*WHAT IS BEING ASKED*
Can you repeat every line of the entries below word for word, leaving out the pictures?

**** RECORDS FOR THIS TASK

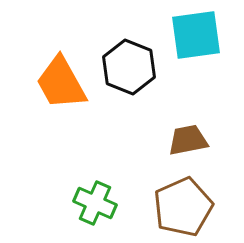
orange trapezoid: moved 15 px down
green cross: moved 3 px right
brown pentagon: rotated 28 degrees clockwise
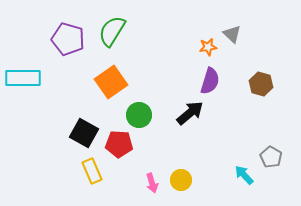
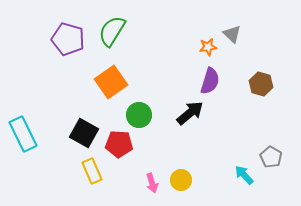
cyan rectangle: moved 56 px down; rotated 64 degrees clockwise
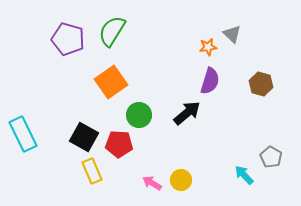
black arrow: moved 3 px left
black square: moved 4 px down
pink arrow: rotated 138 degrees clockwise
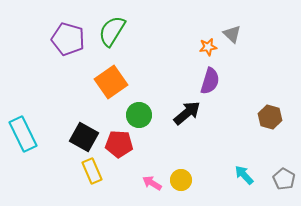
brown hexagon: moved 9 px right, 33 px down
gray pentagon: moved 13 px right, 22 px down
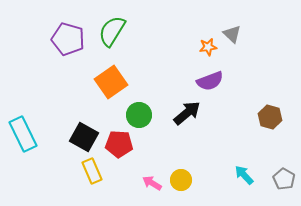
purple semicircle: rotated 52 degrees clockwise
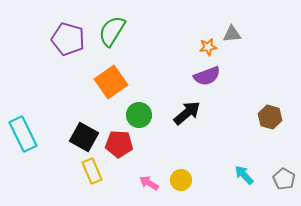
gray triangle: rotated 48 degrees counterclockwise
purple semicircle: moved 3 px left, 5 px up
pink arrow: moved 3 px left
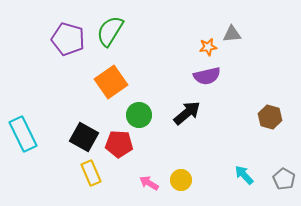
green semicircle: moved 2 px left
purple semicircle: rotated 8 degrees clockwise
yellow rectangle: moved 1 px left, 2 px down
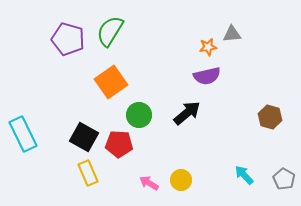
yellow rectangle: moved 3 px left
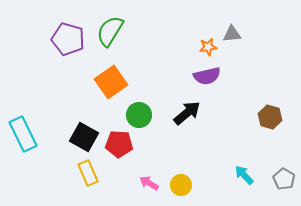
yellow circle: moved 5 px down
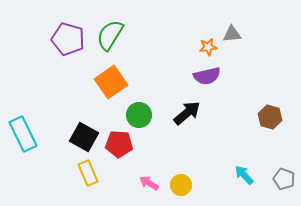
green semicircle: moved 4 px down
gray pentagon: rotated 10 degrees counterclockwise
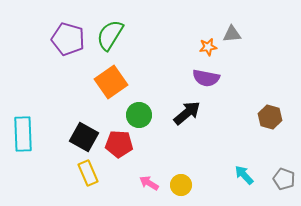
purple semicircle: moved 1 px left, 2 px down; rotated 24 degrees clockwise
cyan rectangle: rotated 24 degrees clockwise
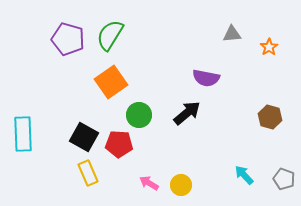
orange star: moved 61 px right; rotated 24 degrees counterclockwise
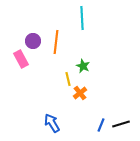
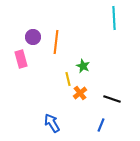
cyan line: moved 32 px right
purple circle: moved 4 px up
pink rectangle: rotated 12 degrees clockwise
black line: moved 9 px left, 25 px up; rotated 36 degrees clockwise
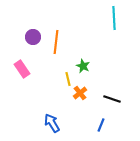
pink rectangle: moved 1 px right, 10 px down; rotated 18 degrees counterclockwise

********

*CORRECT ANSWER*
orange trapezoid: moved 15 px down
green cross: moved 3 px right
brown pentagon: rotated 28 degrees clockwise
cyan rectangle: moved 56 px down; rotated 64 degrees clockwise
black arrow: moved 3 px left
black square: moved 4 px down
pink arrow: rotated 138 degrees clockwise
brown hexagon: moved 9 px right, 33 px down
gray pentagon: moved 13 px right, 22 px down
purple semicircle: rotated 52 degrees clockwise
gray triangle: rotated 48 degrees counterclockwise
purple semicircle: moved 3 px left, 5 px up
pink arrow: moved 3 px left
green semicircle: moved 2 px left
purple semicircle: rotated 8 degrees clockwise
yellow rectangle: moved 1 px left, 2 px down
yellow rectangle: moved 3 px left
yellow circle: moved 5 px down
green semicircle: moved 4 px down
gray pentagon: rotated 10 degrees counterclockwise
purple semicircle: moved 1 px left, 2 px down; rotated 24 degrees clockwise
cyan rectangle: rotated 24 degrees clockwise
orange star: moved 61 px right; rotated 24 degrees counterclockwise
cyan line: moved 32 px right
purple circle: moved 4 px up
pink rectangle: rotated 12 degrees clockwise
black line: moved 9 px left, 25 px up; rotated 36 degrees clockwise
pink rectangle: moved 1 px right, 10 px down; rotated 18 degrees counterclockwise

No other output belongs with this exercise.